§ **Activity**:
What is needed is an exact copy of the data below, pictures excluded.

§ **The data**:
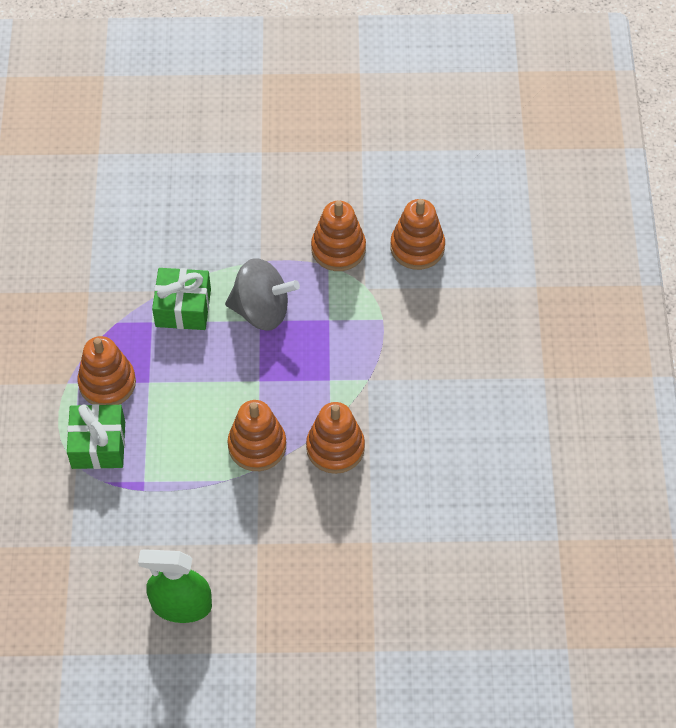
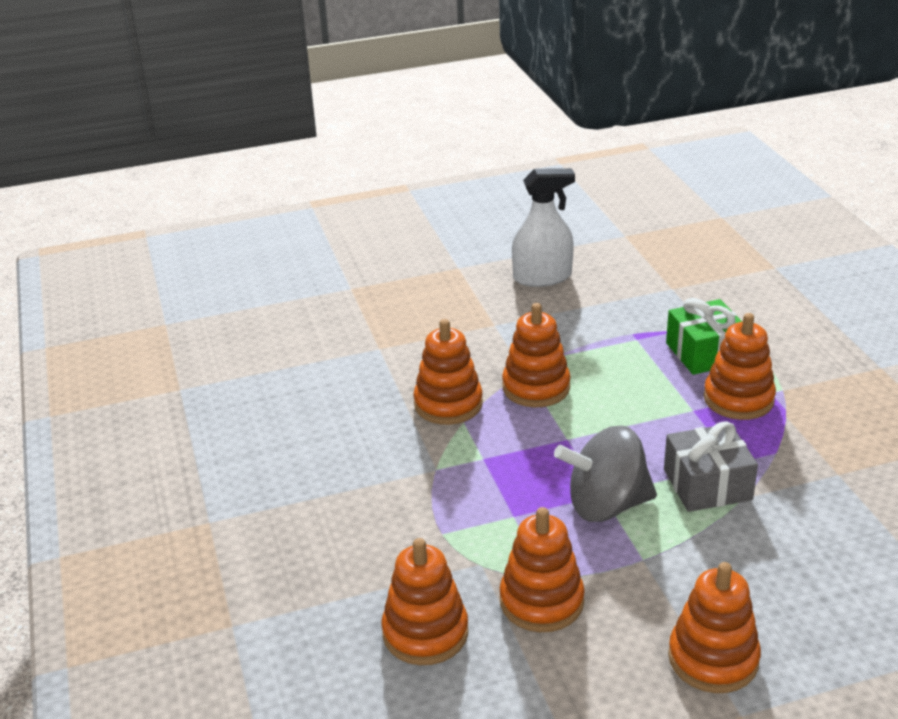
camera: 165 degrees right, 25 degrees down
(181, 605) = (542, 277): green spray bottle -> white spray bottle
(183, 308) = (707, 484): green gift -> grey gift
(257, 185) = (713, 659): none -> orange stacking toy

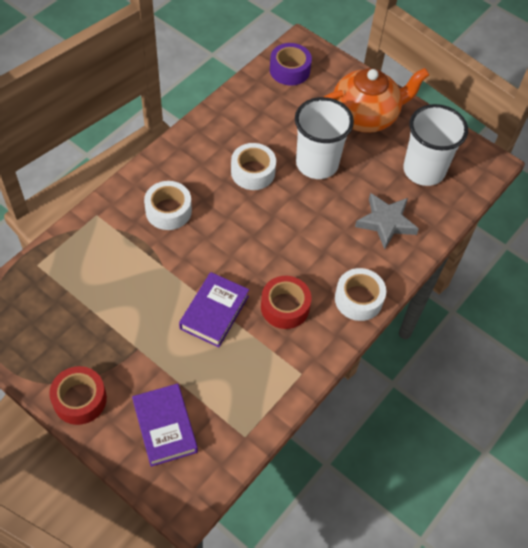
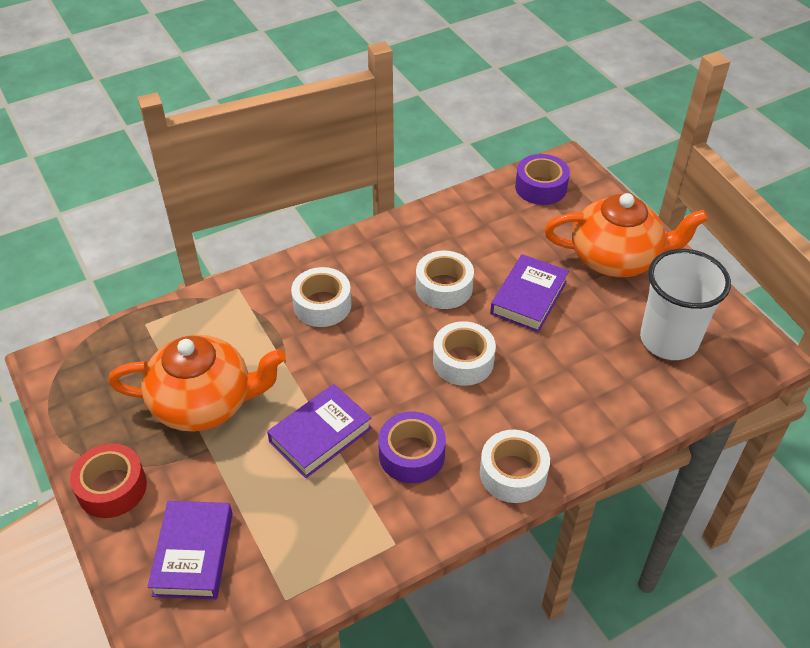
camera: 25 degrees right, 10 degrees down
(117, 314) = (205, 403): none -> orange teapot
(285, 307) = (411, 454): red tape -> purple tape
(291, 226) = (463, 361): none -> white tape
(317, 164) = (529, 298): white cup -> purple book
(386, 222) = (590, 389): grey star -> none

§ **Written response**:
camera: 165 degrees right, 25 degrees down
(181, 605) = (542, 277): green spray bottle -> white spray bottle
(183, 308) = (707, 484): green gift -> grey gift
(257, 185) = (713, 659): none -> orange stacking toy

camera: 25 degrees right, 10 degrees down
(117, 314) = (205, 403): none -> orange teapot
(285, 307) = (411, 454): red tape -> purple tape
(291, 226) = (463, 361): none -> white tape
(317, 164) = (529, 298): white cup -> purple book
(386, 222) = (590, 389): grey star -> none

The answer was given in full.